(Brief)
Extract each line of the records below that contains the word "secondary".

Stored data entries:
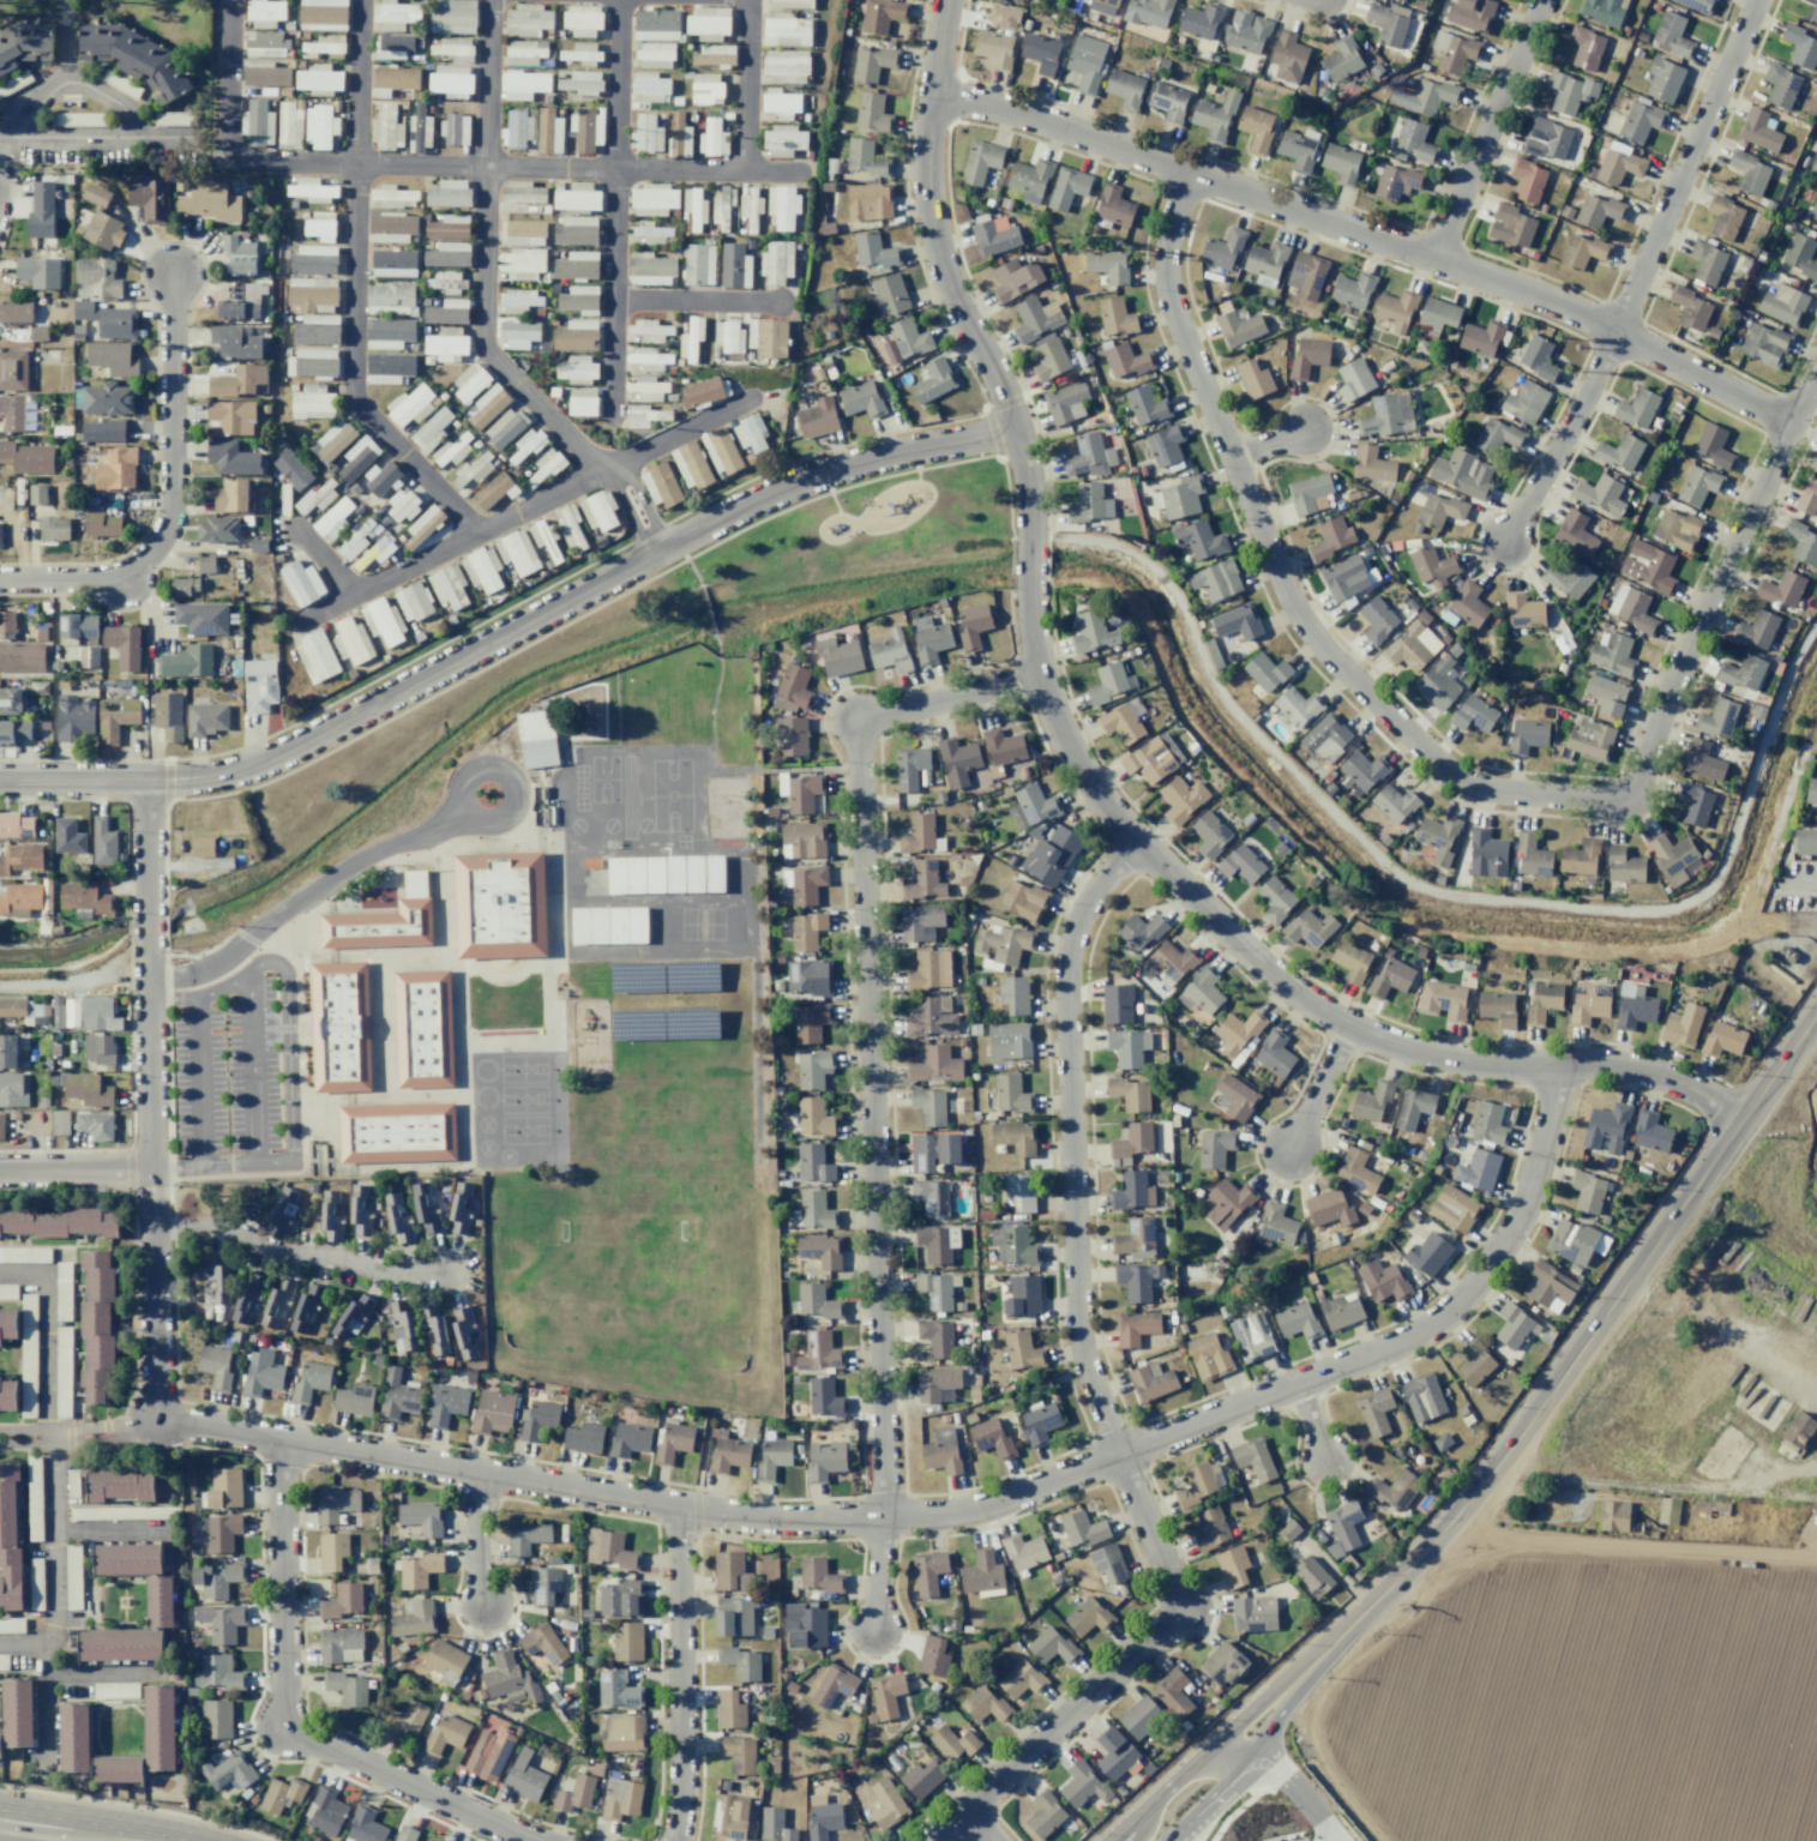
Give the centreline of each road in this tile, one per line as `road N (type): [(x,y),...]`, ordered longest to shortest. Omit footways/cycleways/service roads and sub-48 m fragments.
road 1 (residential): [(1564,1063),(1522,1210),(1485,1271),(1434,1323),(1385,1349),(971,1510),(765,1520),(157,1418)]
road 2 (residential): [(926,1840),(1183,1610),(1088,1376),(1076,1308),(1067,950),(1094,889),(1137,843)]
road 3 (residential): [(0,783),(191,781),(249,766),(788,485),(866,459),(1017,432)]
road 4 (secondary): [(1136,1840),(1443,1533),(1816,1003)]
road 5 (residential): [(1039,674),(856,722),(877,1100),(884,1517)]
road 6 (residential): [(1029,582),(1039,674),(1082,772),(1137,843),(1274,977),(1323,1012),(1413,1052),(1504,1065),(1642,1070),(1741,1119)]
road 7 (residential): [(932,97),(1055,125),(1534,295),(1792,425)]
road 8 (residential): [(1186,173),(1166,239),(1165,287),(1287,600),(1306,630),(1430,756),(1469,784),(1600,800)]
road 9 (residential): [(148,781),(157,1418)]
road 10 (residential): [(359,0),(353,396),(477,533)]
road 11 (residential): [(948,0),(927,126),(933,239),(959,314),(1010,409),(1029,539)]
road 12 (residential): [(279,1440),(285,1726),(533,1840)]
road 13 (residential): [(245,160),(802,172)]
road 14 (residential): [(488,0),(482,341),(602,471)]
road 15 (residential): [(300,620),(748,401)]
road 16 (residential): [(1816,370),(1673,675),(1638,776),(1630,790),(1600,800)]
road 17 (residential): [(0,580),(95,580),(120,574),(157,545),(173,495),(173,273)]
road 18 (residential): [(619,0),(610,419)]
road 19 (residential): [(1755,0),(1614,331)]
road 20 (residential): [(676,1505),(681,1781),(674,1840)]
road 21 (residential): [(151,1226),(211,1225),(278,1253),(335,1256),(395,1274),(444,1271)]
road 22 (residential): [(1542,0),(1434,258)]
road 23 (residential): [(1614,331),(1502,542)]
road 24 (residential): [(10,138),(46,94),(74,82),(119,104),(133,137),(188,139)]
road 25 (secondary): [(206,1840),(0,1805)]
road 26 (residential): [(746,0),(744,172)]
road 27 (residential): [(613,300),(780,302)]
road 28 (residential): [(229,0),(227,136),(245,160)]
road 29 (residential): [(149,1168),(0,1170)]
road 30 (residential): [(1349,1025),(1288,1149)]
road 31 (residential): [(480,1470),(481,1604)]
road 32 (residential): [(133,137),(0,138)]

(Reply)
road 4 (secondary): [(1136,1840),(1443,1533),(1816,1003)]
road 25 (secondary): [(206,1840),(0,1805)]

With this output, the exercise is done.